Supplied records:
>>>

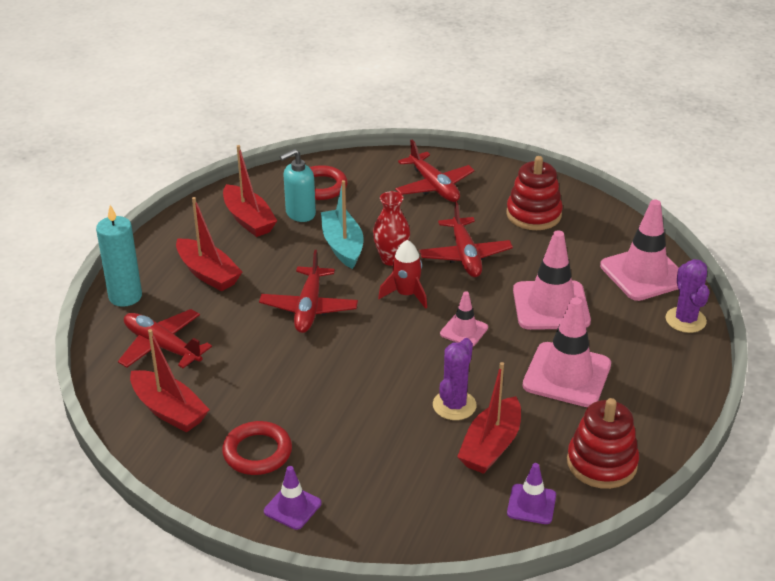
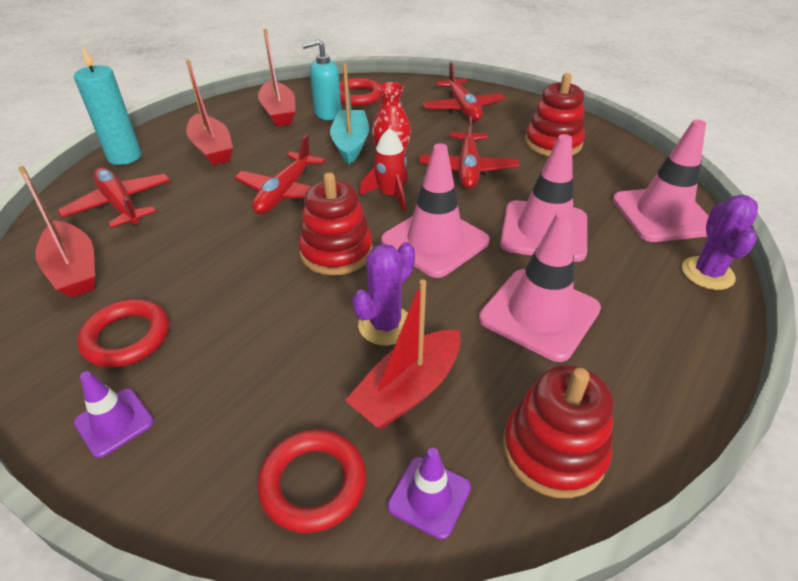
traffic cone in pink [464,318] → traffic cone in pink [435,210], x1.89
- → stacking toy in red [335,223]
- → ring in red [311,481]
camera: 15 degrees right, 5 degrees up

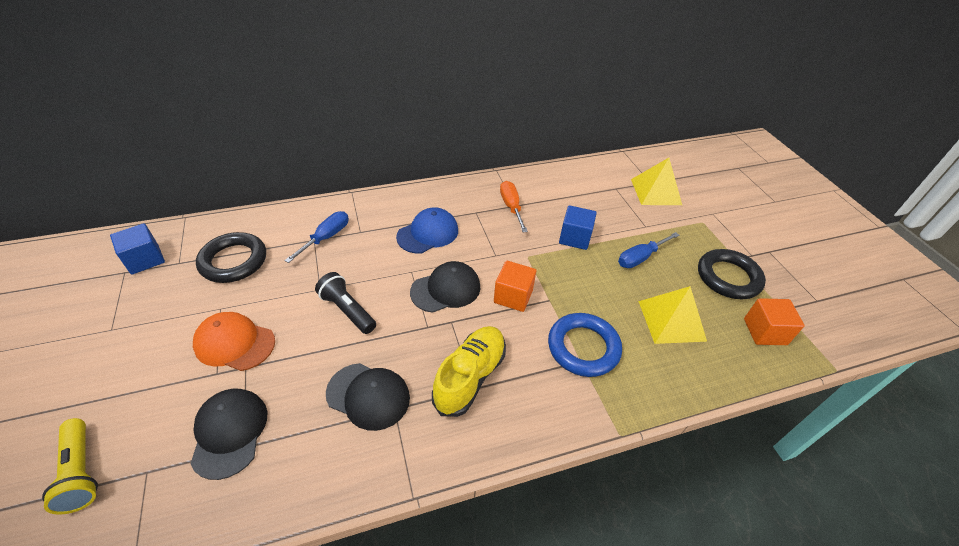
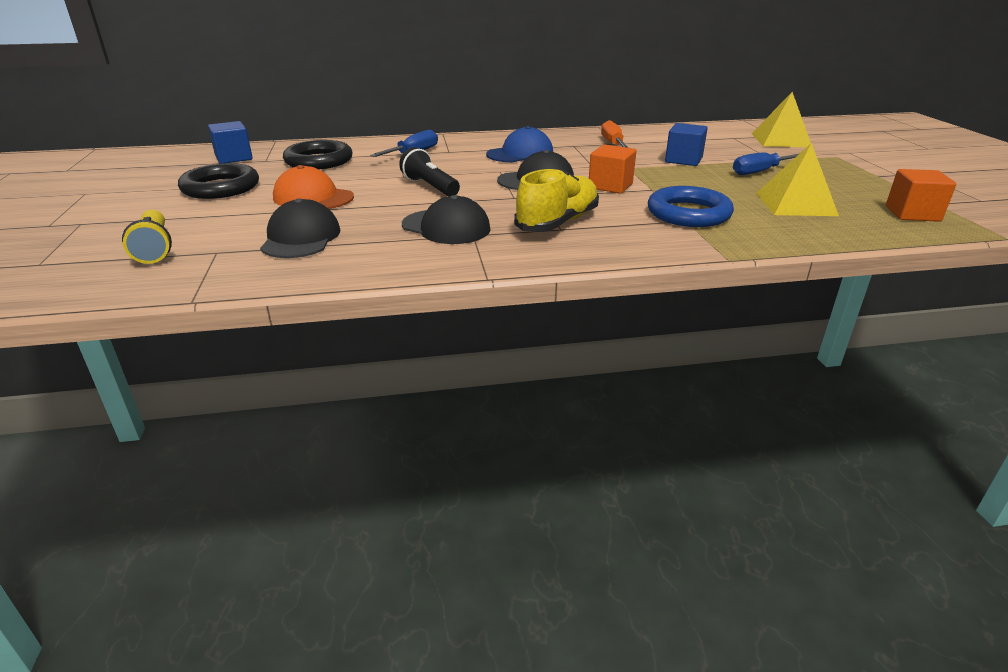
ring in black [732,274] → ring in black [218,181], shifted
camera: 10 degrees right, 15 degrees down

<<<

What you need to do: Every record must be copied exactly, with images dropped from the result.

Answer for this exercise:
traffic cone in pink [464,318] → traffic cone in pink [435,210], x1.89
- → stacking toy in red [335,223]
- → ring in red [311,481]
camera: 15 degrees right, 5 degrees up

ring in black [732,274] → ring in black [218,181], shifted
camera: 10 degrees right, 15 degrees down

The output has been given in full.